━━ EXERCISE INPUT

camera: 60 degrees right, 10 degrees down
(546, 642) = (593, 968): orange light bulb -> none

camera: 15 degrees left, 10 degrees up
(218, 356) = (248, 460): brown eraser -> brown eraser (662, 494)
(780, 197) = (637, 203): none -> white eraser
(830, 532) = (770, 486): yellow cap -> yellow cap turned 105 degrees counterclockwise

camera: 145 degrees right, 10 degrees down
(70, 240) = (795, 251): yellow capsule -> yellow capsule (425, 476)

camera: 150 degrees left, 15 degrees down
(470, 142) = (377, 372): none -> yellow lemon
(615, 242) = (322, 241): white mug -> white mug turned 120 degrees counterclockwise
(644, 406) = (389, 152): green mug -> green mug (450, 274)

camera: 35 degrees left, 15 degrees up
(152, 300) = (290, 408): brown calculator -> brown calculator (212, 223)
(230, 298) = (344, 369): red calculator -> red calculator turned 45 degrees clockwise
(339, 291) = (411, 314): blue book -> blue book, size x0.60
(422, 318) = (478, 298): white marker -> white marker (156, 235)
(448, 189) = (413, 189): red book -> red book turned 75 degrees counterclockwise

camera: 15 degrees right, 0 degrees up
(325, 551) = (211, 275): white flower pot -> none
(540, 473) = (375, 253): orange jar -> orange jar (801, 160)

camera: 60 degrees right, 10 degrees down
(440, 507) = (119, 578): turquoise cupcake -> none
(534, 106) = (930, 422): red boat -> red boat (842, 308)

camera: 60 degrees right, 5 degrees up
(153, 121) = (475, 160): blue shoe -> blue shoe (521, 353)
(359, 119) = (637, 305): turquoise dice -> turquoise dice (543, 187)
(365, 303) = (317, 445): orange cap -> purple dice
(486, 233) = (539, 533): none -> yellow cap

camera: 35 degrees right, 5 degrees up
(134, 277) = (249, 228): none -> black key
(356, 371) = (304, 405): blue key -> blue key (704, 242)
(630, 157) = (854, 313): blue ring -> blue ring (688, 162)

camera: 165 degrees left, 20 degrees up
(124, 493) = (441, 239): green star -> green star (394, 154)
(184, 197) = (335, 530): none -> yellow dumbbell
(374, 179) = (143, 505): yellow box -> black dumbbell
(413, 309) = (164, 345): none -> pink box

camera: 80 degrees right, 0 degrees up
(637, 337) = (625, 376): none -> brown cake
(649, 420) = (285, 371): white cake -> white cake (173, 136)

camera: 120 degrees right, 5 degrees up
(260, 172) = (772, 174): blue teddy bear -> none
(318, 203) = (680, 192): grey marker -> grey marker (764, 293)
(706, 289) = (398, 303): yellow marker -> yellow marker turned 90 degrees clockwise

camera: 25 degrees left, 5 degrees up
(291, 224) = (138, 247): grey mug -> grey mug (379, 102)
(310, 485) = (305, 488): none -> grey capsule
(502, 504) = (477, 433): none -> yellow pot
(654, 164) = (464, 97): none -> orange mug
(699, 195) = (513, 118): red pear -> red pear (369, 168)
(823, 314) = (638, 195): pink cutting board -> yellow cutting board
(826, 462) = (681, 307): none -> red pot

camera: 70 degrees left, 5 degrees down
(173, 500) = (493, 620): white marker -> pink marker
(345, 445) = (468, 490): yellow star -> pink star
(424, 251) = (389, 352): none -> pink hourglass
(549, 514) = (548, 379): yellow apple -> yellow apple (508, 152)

━━━━

> _PROBLEM_: Look through the entries and return every line where "left" appears.

> _WRITTEN RESPONSE_:
camera: 15 degrees left, 10 degrees up
camera: 150 degrees left, 15 degrees down
camera: 35 degrees left, 15 degrees up
camera: 165 degrees left, 20 degrees up
camera: 25 degrees left, 5 degrees up
camera: 70 degrees left, 5 degrees down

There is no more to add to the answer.